* _What you need to do_
What you should repeat is the run of lines from the top of the listing below through the line with "none -> pink heart [60,356,116,403]", exactly, with no pictures.
-------
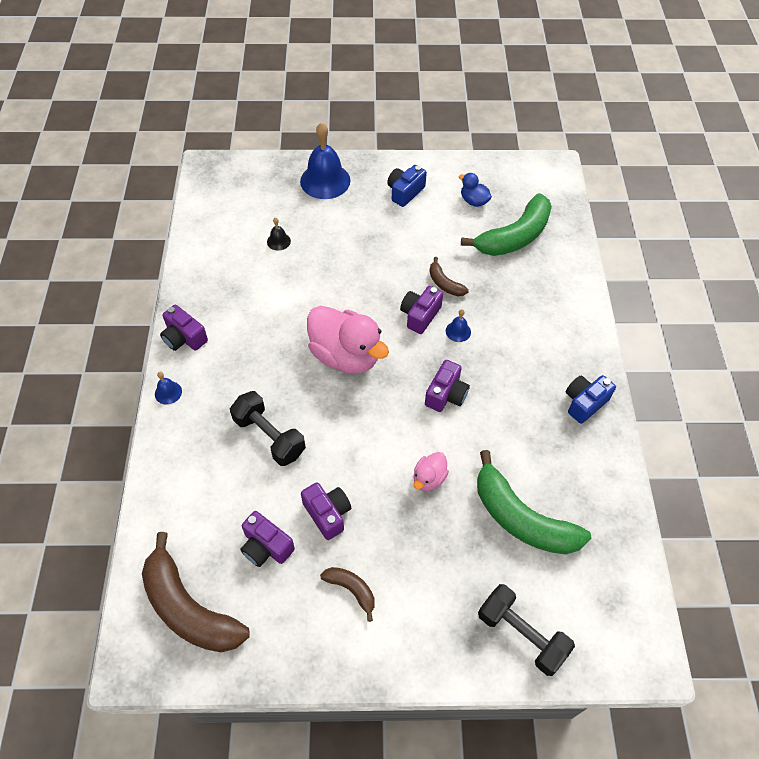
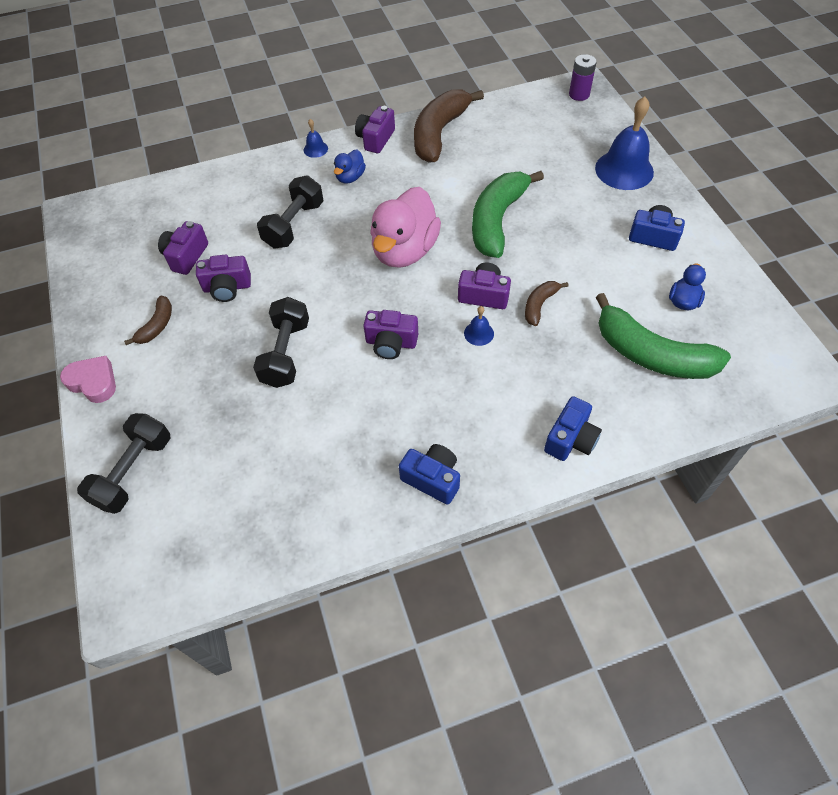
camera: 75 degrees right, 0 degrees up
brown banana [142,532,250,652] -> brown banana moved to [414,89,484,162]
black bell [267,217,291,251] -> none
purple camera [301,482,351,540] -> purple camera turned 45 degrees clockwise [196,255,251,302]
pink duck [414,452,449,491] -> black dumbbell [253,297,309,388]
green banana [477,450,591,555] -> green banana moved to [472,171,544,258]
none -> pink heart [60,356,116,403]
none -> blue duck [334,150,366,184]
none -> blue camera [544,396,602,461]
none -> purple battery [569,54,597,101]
-------
* _The completed task_
camera: 75 degrees right, 0 degrees up
brown banana [142,532,250,652] -> brown banana moved to [414,89,484,162]
black bell [267,217,291,251] -> none
purple camera [301,482,351,540] -> purple camera turned 45 degrees clockwise [196,255,251,302]
pink duck [414,452,449,491] -> black dumbbell [253,297,309,388]
green banana [477,450,591,555] -> green banana moved to [472,171,544,258]
none -> pink heart [60,356,116,403]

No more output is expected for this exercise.